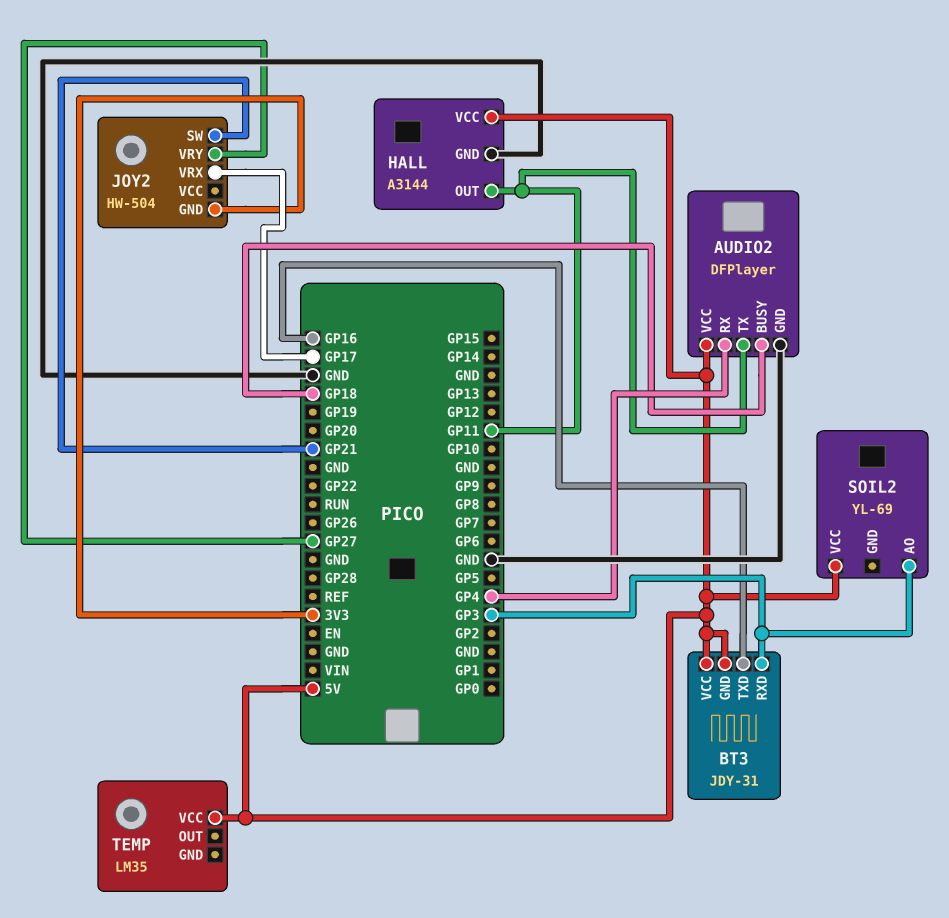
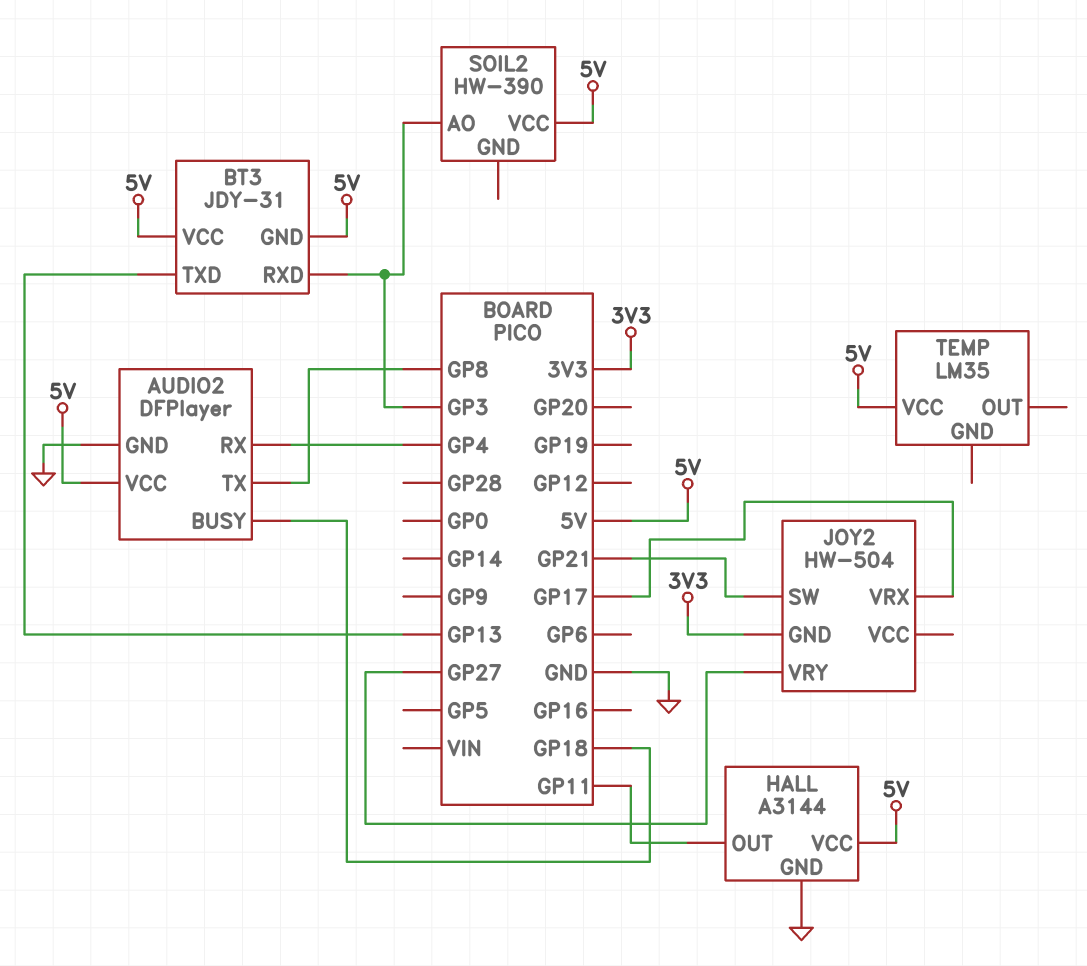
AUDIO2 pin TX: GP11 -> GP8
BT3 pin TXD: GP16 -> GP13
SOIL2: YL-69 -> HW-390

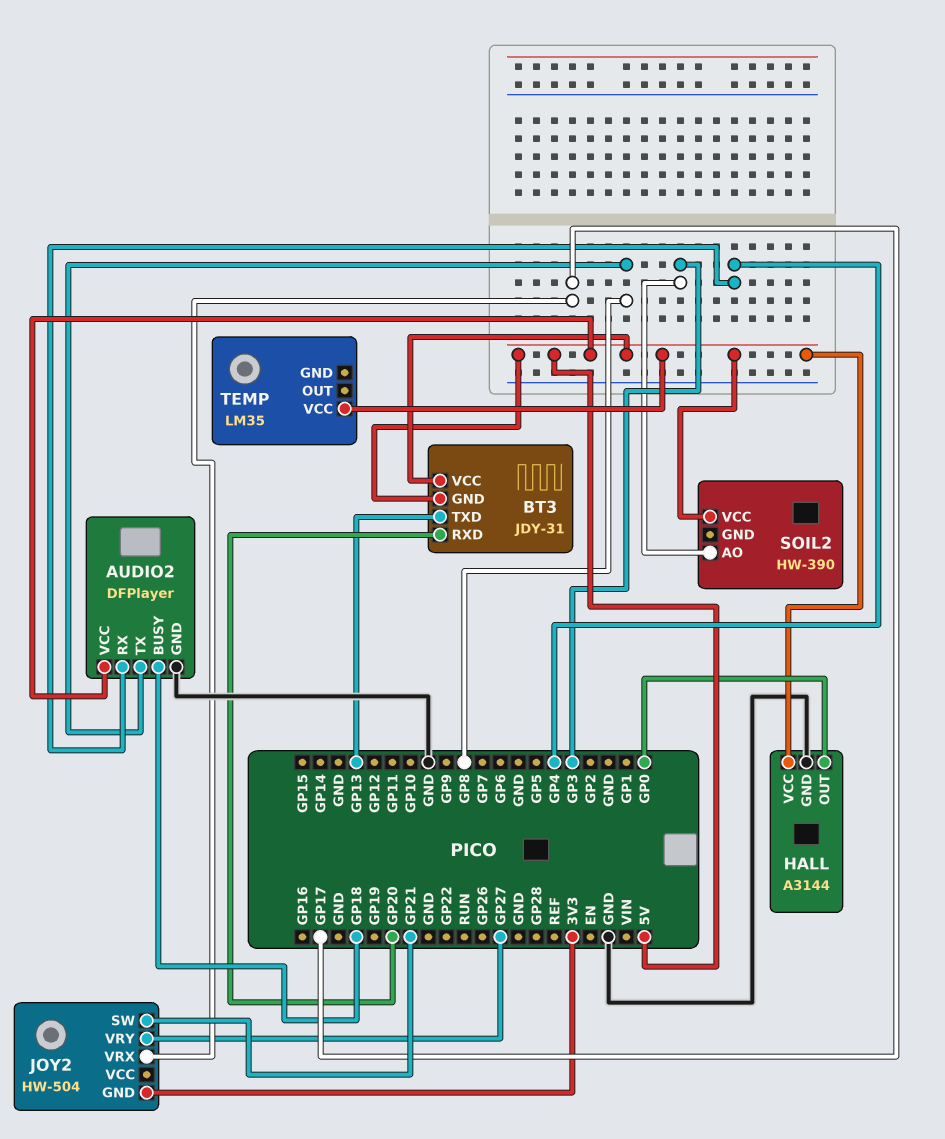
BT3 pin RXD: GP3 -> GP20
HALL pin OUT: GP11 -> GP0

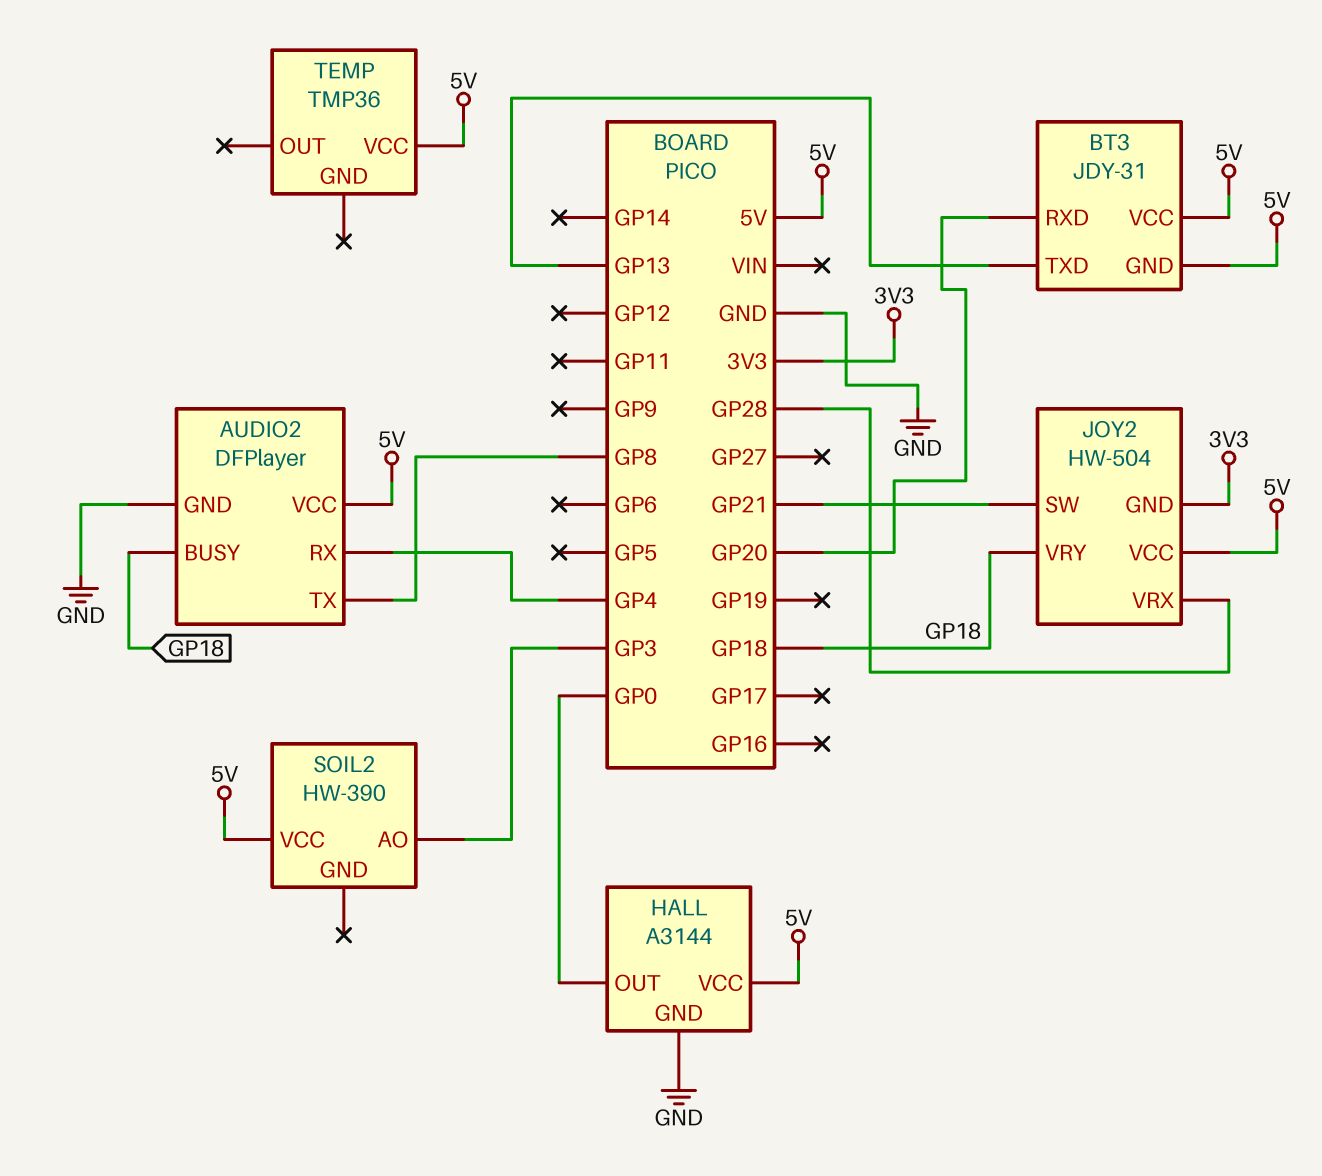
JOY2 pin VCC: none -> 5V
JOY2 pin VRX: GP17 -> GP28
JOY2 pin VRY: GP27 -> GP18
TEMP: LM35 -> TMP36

★ ★ ★

EXERCISE DIRECTIONS: This exercise asks for the data above to be given again exactly, without pictures.

ANSWER SPACE:
AUDIO2 pin TX: GP11 -> GP8
BT3 pin TXD: GP16 -> GP13
SOIL2: YL-69 -> HW-390

BT3 pin RXD: GP3 -> GP20
HALL pin OUT: GP11 -> GP0

JOY2 pin VCC: none -> 5V
JOY2 pin VRX: GP17 -> GP28
JOY2 pin VRY: GP27 -> GP18
TEMP: LM35 -> TMP36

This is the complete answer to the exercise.